Print the data once more, exactly as given. Drop the pictures.

▼▼▼

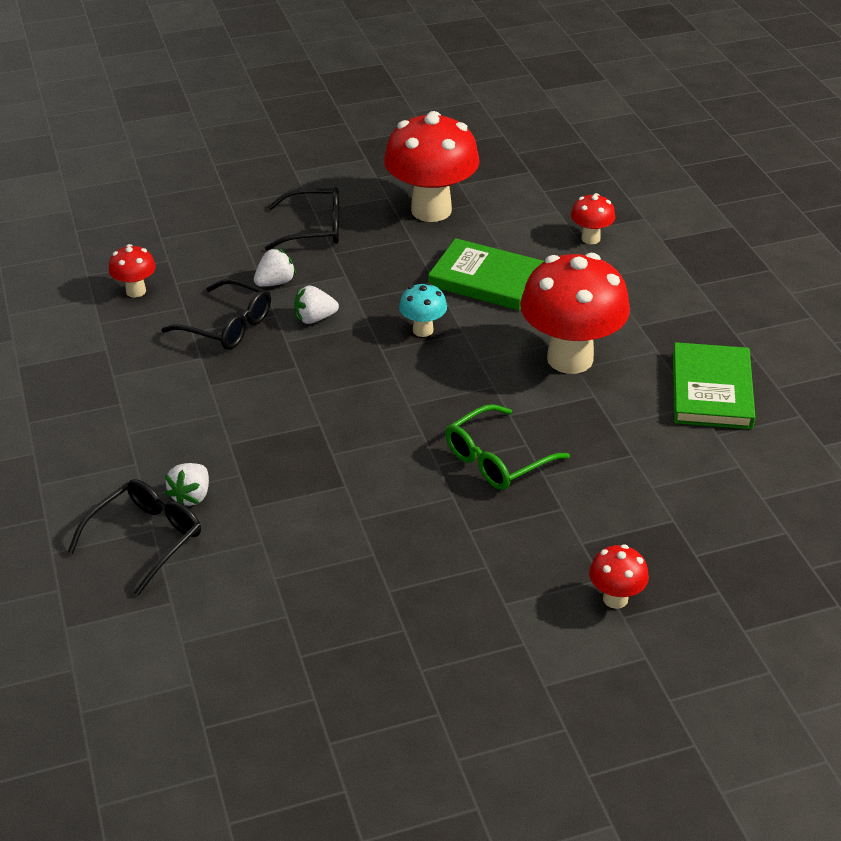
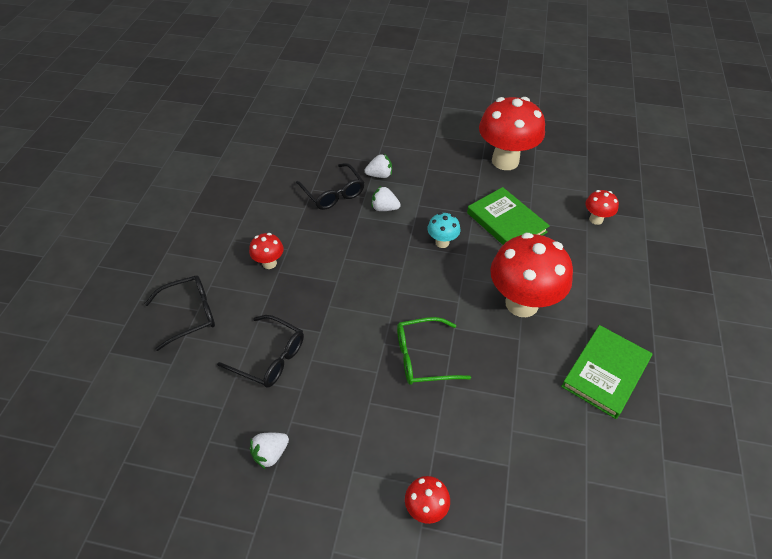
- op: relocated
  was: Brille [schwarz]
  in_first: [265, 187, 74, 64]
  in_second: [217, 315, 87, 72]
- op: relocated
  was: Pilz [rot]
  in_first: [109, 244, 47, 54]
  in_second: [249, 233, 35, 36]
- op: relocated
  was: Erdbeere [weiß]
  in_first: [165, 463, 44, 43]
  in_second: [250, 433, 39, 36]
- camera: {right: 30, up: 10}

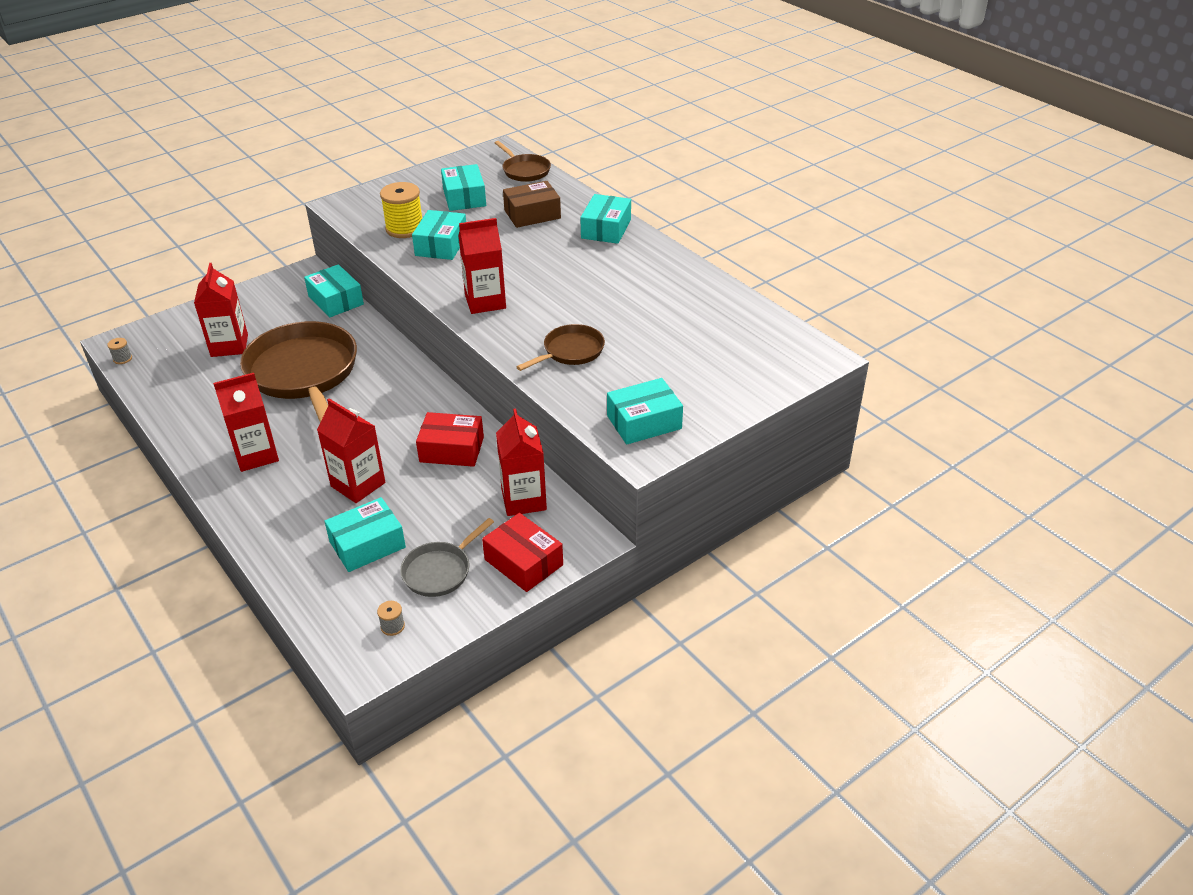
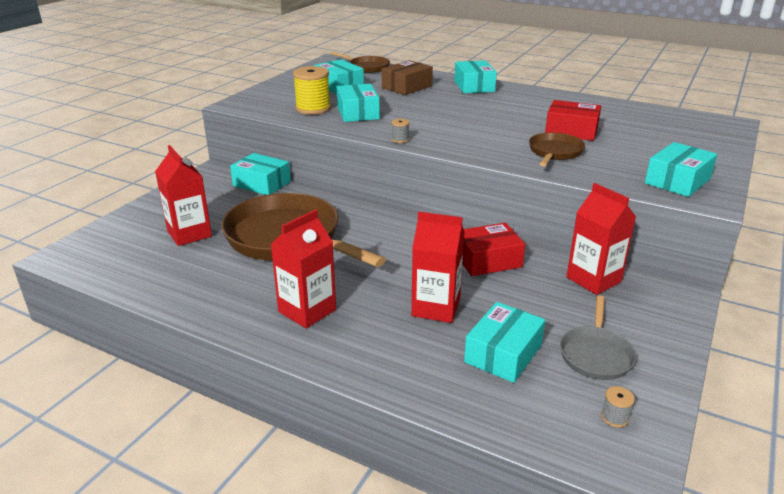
- op: missing
  was: Getränkekarton [rot]
  in_first: [458, 218, 48, 96]
- op: relocated
  was: Garnrolle [grau]
  in_first: [107, 338, 25, 26]
  in_second: [392, 119, 17, 24]
- op: relocated
  was: Schachtel [rot]
  in_first: [482, 513, 81, 79]
  in_second: [545, 100, 56, 41]
- camera: {right: -25, up: -10}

▲▲▲

### Task result
- op: relocated
  was: Brille [schwarz]
  in_first: [265, 187, 74, 64]
  in_second: [217, 315, 87, 72]
- op: relocated
  was: Pilz [rot]
  in_first: [109, 244, 47, 54]
  in_second: [249, 233, 35, 36]
- op: relocated
  was: Erdbeere [weiß]
  in_first: [165, 463, 44, 43]
  in_second: [250, 433, 39, 36]
- camera: {right: 30, up: 10}

- op: missing
  was: Getränkekarton [rot]
  in_first: [458, 218, 48, 96]
- op: relocated
  was: Garnrolle [grau]
  in_first: [107, 338, 25, 26]
  in_second: [392, 119, 17, 24]
- op: relocated
  was: Schachtel [rot]
  in_first: [482, 513, 81, 79]
  in_second: [545, 100, 56, 41]
- camera: {right: -25, up: -10}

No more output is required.